-- INSTRUCTIONS TO FOLLOW --
In the listing below, the answer starts at the line that has "SCALE3 pin DT: A0 -> 10" and stops after the line that has "TEMP pin OUT: A7 -> A0"; please repeat that part exactly and nothing more.

(EXCERPTED RECORDS Opens)

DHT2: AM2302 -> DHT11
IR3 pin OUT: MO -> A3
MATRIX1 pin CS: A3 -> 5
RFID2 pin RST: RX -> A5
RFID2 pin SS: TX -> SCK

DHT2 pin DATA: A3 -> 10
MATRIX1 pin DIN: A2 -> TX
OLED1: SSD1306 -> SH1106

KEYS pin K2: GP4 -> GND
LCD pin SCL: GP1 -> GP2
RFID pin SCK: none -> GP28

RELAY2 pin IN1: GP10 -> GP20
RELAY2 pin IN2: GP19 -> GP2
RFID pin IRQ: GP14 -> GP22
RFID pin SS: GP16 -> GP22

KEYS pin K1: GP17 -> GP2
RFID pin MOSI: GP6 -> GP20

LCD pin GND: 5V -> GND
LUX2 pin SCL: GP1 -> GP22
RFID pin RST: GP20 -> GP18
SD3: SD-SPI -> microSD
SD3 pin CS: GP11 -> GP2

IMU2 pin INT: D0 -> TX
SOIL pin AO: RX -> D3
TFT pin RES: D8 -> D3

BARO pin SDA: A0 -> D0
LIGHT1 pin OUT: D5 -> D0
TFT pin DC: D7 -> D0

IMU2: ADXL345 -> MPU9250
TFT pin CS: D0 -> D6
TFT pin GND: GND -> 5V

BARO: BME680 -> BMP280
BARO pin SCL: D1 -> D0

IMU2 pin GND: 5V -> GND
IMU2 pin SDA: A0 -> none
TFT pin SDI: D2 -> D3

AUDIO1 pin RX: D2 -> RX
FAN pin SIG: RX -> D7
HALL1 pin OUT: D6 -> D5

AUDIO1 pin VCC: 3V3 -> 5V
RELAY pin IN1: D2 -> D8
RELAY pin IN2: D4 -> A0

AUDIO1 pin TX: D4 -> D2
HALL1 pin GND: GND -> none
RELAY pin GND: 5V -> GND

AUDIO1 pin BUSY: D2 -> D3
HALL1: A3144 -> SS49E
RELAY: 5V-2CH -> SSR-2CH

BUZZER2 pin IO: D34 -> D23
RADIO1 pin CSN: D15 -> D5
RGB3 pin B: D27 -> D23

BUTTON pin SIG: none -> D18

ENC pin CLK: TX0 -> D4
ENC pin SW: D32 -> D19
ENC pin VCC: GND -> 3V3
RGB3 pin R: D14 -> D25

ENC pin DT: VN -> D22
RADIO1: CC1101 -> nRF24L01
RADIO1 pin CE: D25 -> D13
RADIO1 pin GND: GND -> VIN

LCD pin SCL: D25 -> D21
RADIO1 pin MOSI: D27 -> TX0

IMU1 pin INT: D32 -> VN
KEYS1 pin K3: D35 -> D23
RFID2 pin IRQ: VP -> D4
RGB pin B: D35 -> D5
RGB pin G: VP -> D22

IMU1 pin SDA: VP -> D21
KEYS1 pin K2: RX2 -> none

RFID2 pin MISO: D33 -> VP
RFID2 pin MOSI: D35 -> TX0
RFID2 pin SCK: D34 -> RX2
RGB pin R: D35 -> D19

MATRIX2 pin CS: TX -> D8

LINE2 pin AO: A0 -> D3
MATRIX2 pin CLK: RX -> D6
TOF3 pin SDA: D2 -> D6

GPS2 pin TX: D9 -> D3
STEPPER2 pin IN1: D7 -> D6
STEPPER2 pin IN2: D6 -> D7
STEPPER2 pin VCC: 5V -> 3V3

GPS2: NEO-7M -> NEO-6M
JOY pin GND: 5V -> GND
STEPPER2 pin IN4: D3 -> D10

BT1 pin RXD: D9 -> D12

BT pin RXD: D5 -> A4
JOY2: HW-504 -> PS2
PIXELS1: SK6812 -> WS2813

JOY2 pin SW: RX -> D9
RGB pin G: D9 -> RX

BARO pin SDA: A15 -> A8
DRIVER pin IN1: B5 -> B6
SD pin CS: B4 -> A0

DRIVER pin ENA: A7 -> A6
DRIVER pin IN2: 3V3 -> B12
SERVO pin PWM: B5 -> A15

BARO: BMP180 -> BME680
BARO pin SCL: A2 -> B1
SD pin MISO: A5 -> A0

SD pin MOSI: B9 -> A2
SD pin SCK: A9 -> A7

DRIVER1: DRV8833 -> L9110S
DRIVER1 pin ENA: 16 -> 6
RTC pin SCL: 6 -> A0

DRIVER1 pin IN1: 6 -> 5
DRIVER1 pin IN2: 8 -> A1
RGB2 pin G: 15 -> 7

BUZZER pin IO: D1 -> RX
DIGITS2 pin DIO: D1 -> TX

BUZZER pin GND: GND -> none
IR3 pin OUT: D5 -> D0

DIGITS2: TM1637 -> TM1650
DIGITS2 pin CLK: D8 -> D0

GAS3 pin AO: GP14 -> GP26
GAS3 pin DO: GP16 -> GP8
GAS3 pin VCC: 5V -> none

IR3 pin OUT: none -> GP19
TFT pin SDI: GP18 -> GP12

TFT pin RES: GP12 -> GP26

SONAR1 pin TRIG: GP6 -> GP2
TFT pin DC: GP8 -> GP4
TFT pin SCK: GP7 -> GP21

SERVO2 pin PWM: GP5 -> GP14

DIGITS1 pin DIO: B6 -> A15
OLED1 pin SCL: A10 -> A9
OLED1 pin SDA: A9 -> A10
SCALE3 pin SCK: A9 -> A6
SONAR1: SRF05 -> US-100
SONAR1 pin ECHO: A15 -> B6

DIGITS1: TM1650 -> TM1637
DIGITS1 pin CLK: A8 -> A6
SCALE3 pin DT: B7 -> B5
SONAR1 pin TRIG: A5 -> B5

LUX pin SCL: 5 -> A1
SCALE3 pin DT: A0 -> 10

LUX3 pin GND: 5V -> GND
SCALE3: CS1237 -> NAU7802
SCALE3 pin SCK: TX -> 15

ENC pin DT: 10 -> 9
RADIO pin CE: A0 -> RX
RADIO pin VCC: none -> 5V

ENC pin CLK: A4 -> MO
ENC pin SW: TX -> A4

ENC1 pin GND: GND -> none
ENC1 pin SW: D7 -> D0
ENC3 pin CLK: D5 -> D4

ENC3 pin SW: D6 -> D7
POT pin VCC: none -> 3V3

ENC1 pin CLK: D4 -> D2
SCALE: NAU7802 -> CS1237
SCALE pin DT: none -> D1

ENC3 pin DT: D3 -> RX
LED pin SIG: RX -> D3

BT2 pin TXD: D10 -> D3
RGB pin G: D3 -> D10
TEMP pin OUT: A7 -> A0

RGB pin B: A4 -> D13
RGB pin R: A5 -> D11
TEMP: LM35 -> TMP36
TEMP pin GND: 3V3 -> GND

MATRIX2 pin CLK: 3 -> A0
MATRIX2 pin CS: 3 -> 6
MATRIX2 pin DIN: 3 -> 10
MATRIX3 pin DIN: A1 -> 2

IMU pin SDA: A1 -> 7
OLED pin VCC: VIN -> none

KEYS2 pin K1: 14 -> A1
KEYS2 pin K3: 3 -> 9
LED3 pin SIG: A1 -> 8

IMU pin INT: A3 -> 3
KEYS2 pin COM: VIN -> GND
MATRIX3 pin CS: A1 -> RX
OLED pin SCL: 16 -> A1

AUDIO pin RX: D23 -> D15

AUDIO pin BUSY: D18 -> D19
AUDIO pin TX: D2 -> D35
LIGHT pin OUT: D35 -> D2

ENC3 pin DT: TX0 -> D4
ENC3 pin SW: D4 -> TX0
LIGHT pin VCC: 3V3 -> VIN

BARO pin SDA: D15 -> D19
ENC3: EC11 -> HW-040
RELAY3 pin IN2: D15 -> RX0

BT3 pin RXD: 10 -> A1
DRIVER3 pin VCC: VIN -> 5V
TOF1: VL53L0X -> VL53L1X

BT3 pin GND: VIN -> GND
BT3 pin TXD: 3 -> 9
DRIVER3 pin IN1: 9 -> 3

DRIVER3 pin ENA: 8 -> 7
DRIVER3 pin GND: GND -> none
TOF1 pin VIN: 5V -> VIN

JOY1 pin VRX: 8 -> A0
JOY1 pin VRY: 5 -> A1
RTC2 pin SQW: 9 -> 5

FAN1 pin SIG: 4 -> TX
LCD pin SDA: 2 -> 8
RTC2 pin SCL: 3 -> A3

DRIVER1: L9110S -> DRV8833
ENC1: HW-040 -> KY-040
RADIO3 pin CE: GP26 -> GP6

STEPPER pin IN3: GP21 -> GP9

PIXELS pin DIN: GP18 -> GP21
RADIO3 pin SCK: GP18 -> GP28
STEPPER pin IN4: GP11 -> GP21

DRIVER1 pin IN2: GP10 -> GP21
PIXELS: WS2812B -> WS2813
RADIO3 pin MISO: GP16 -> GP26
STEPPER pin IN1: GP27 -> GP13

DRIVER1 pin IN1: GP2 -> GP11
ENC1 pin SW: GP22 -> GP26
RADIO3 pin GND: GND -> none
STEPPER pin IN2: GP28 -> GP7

(EXCERPTED RECORDS Closes)

-- ANSWER SPACE --
SCALE3 pin DT: A0 -> 10

LUX3 pin GND: 5V -> GND
SCALE3: CS1237 -> NAU7802
SCALE3 pin SCK: TX -> 15

ENC pin DT: 10 -> 9
RADIO pin CE: A0 -> RX
RADIO pin VCC: none -> 5V

ENC pin CLK: A4 -> MO
ENC pin SW: TX -> A4

ENC1 pin GND: GND -> none
ENC1 pin SW: D7 -> D0
ENC3 pin CLK: D5 -> D4

ENC3 pin SW: D6 -> D7
POT pin VCC: none -> 3V3

ENC1 pin CLK: D4 -> D2
SCALE: NAU7802 -> CS1237
SCALE pin DT: none -> D1

ENC3 pin DT: D3 -> RX
LED pin SIG: RX -> D3

BT2 pin TXD: D10 -> D3
RGB pin G: D3 -> D10
TEMP pin OUT: A7 -> A0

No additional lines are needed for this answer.